Only the lines running from the line with "brown cap [183,234,254,289]" to the end of the listing below should be copied, exactly, without pictures.

____________

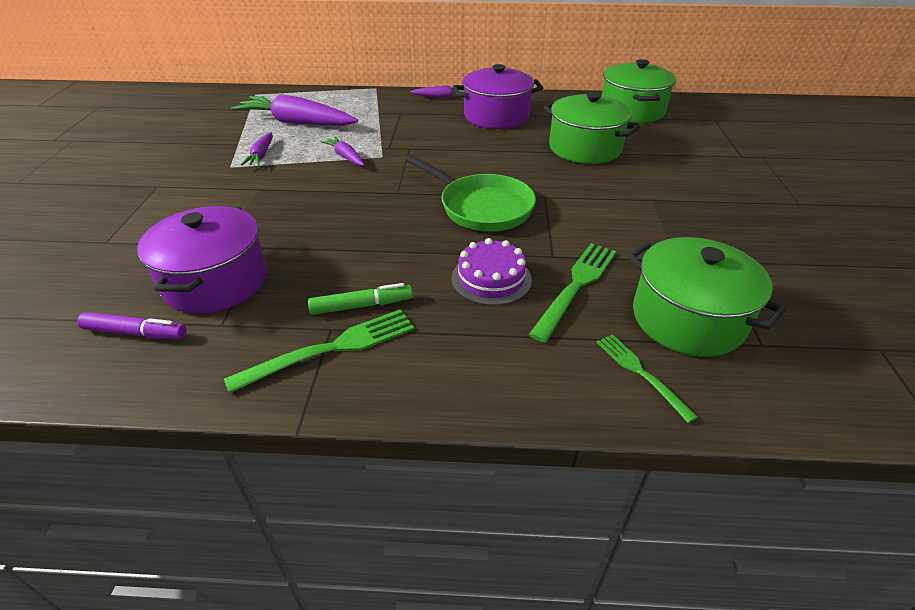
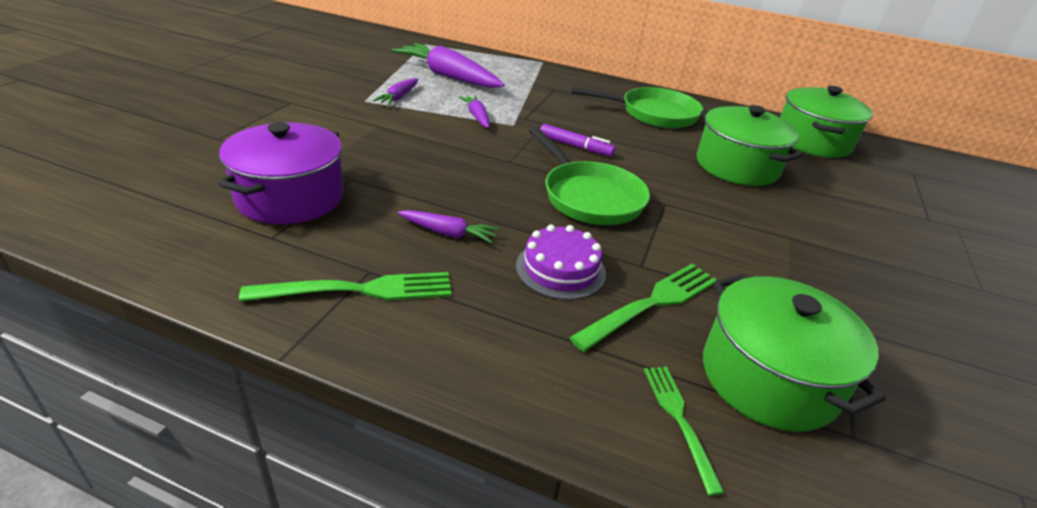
camera: 15 degrees right, 5 degrees down
purple marker [77,312,186,339] -> purple marker moved to [540,124,615,156]
green marker [308,283,413,315] -> none
purple carrot [410,85,464,98] -> purple carrot moved to [397,210,499,243]
purple pot [453,64,543,129] -> green pan [571,87,703,128]

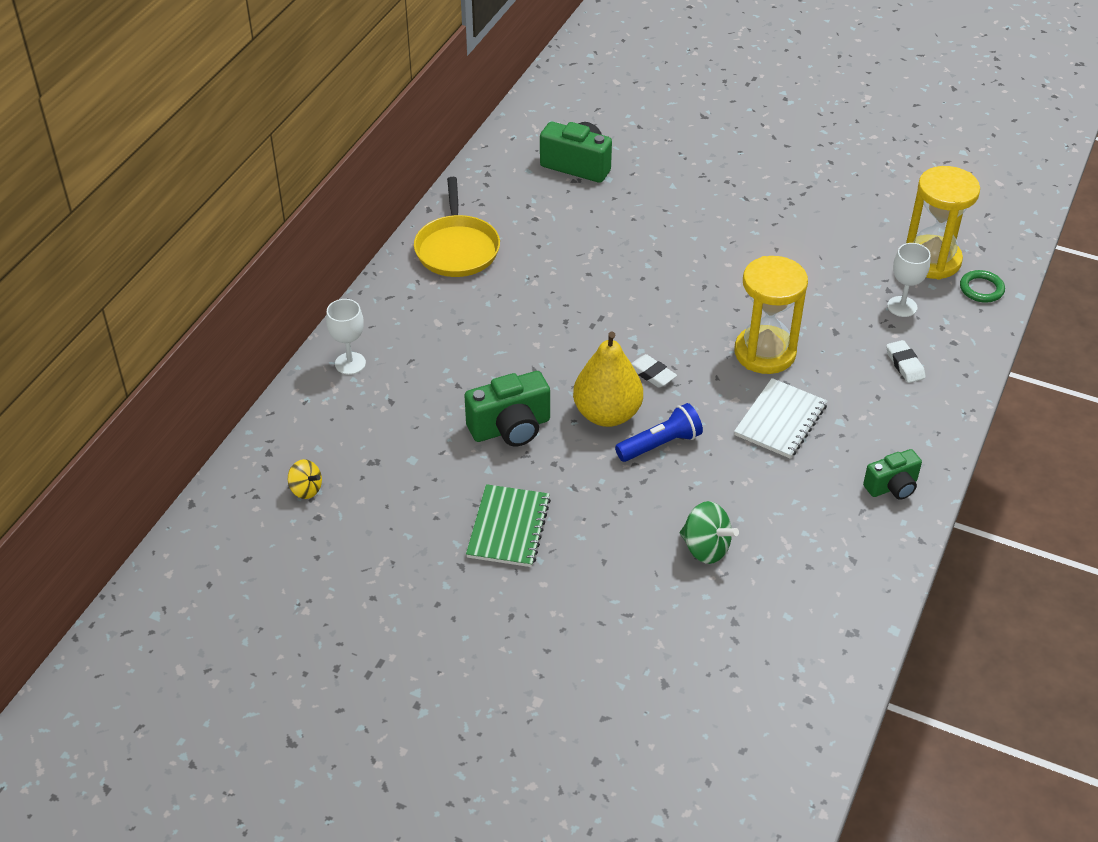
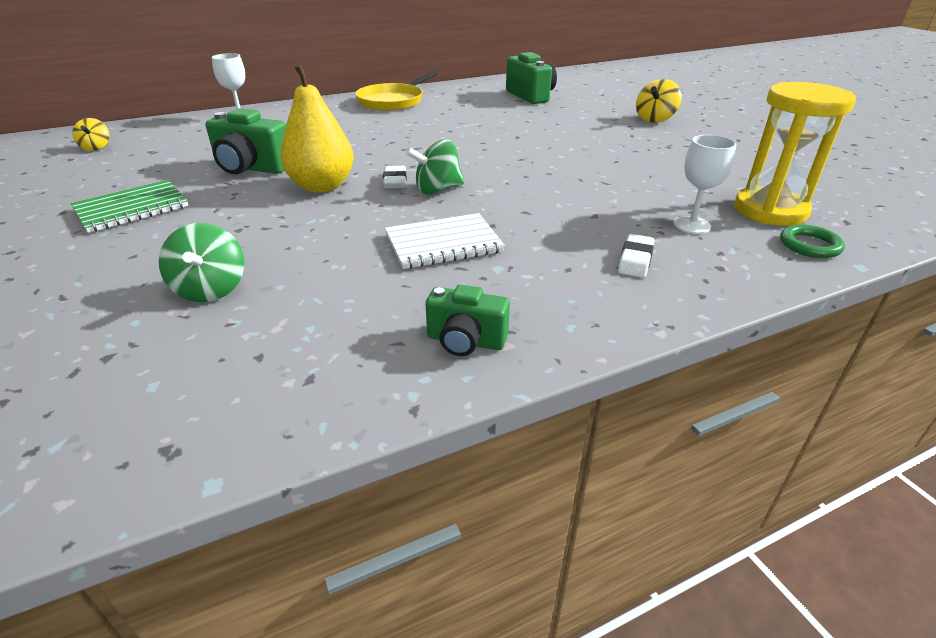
camera: 40 degrees right, 10 degrees down
blue flashlight [615,403,703,462] -> none
yellow hourglass [734,256,808,374] -> none
none -> green spinning top [406,139,464,195]
none -> yellow spinning top [636,79,682,123]

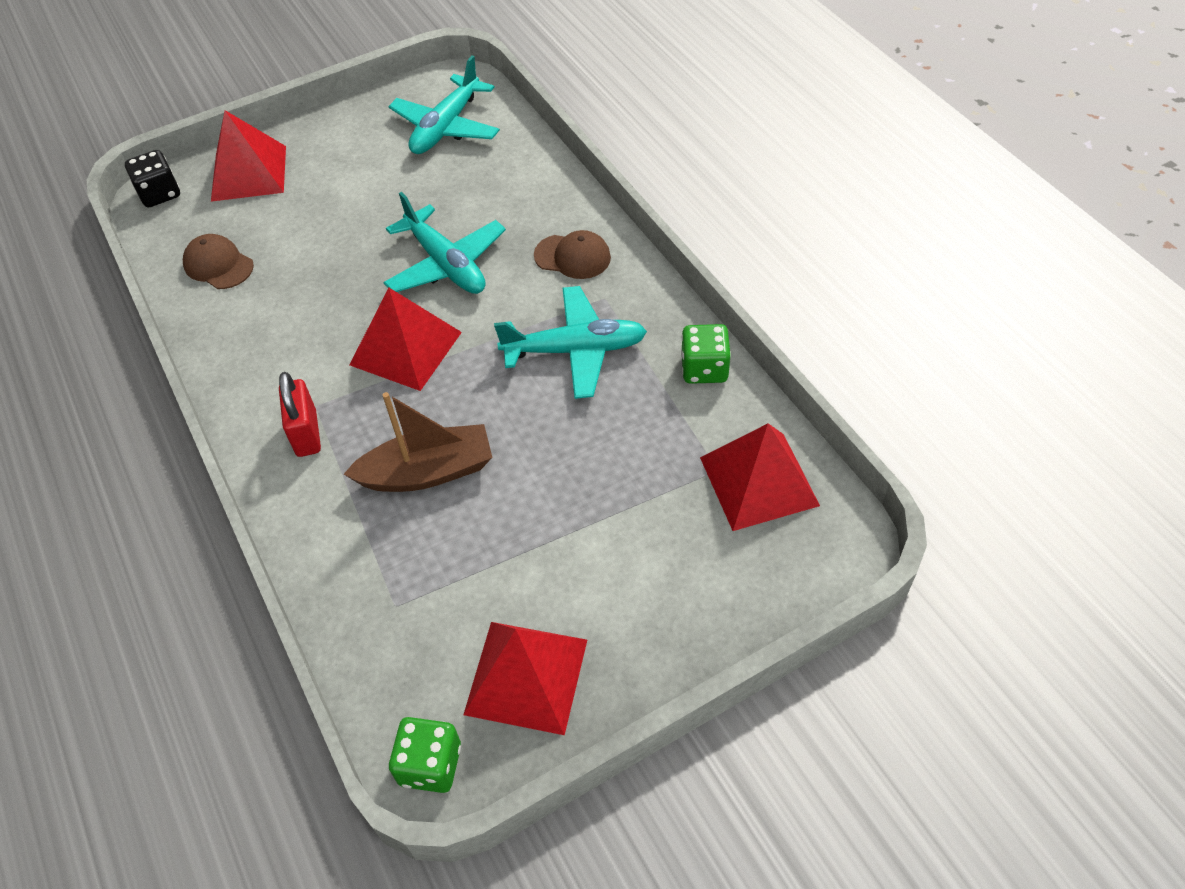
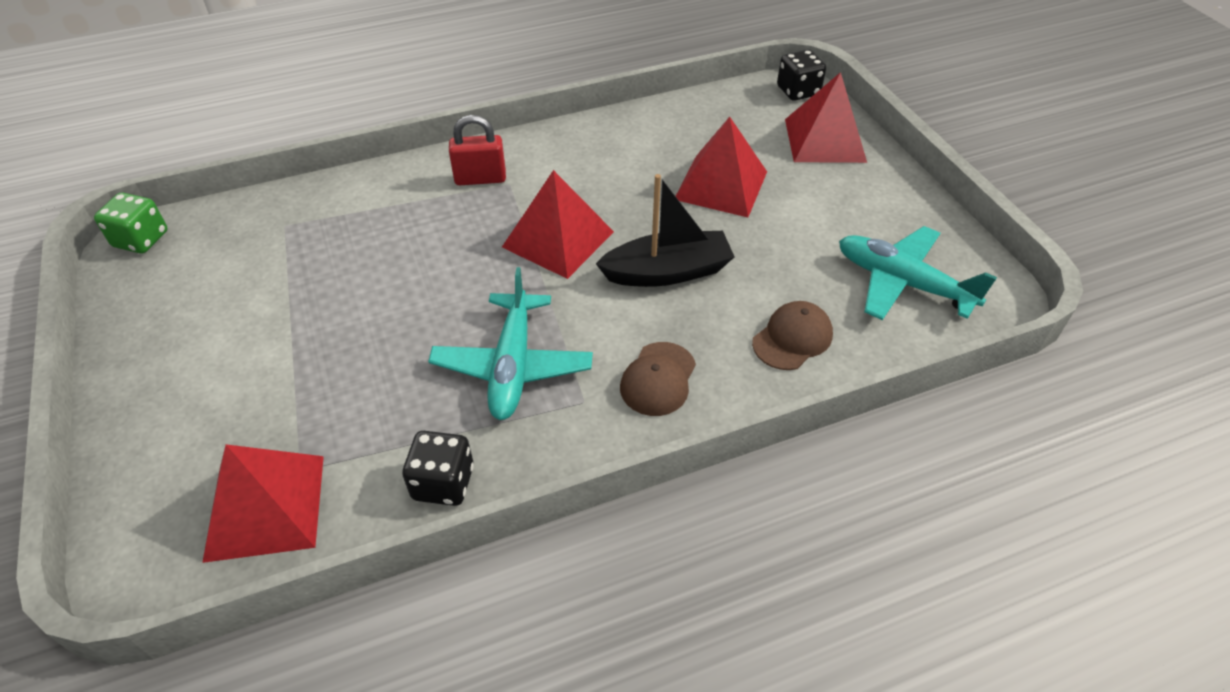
camera: 95 degrees right, 5 degrees down
brown cap [183,234,254,289] -> brown cap moved to [752,301,833,370]
brown boat [344,392,492,492] -> none
turquoise plane [383,192,506,294] -> black boat [596,174,735,287]
red pyramid [463,622,587,735] -> red pyramid moved to [676,117,767,217]
green dice [681,324,731,384] -> black dice [402,431,474,506]

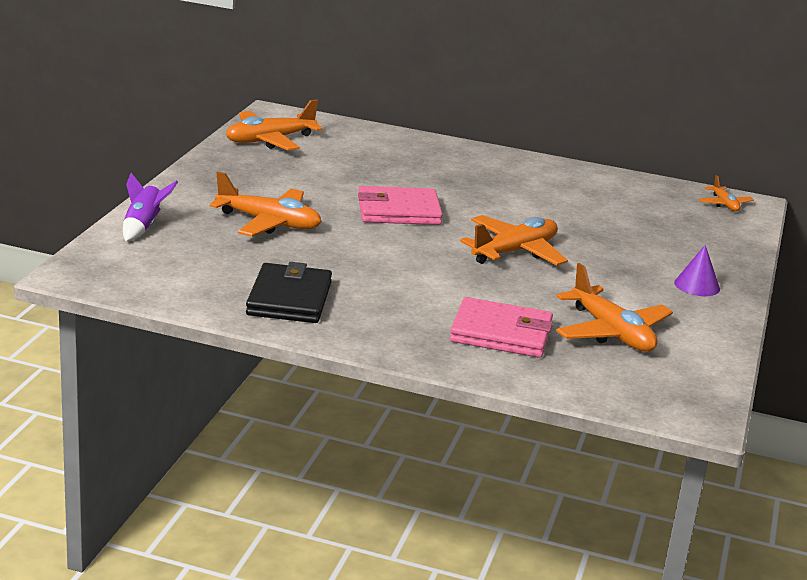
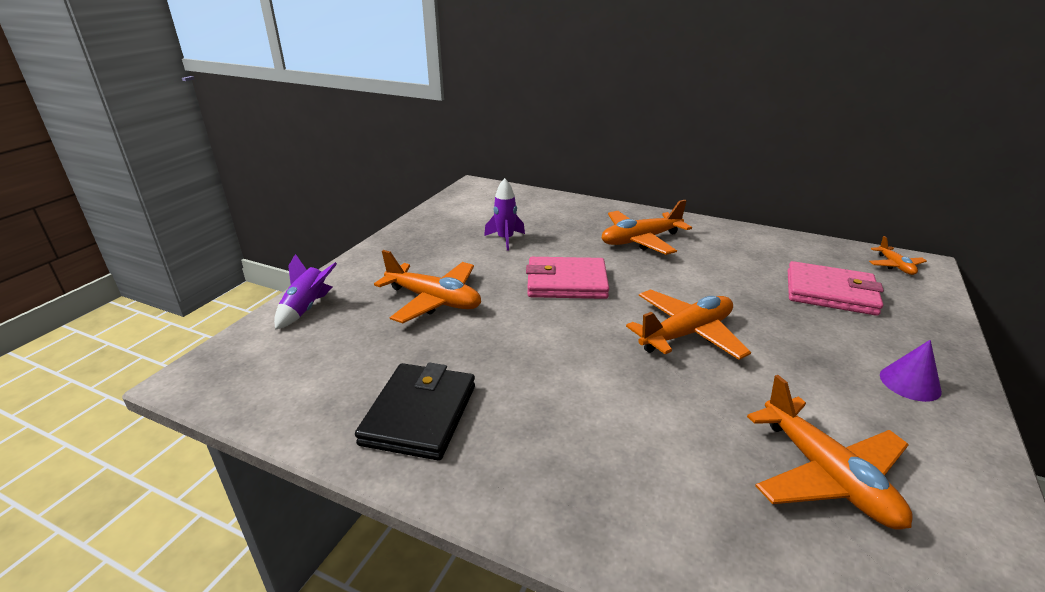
camera: 10 degrees right, 5 degrees up
orange plane [226,99,323,150] -> orange plane moved to [602,200,692,255]
pink wallet [450,297,553,358] -> pink wallet moved to [788,261,884,316]
none -> purple rocket [484,178,525,251]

____________

→ **EXERCISE ANSWER**:
brown cap [183,234,254,289] -> brown cap moved to [752,301,833,370]
brown boat [344,392,492,492] -> none
turquoise plane [383,192,506,294] -> black boat [596,174,735,287]
red pyramid [463,622,587,735] -> red pyramid moved to [676,117,767,217]
green dice [681,324,731,384] -> black dice [402,431,474,506]

camera: 10 degrees right, 5 degrees up
orange plane [226,99,323,150] -> orange plane moved to [602,200,692,255]
pink wallet [450,297,553,358] -> pink wallet moved to [788,261,884,316]
none -> purple rocket [484,178,525,251]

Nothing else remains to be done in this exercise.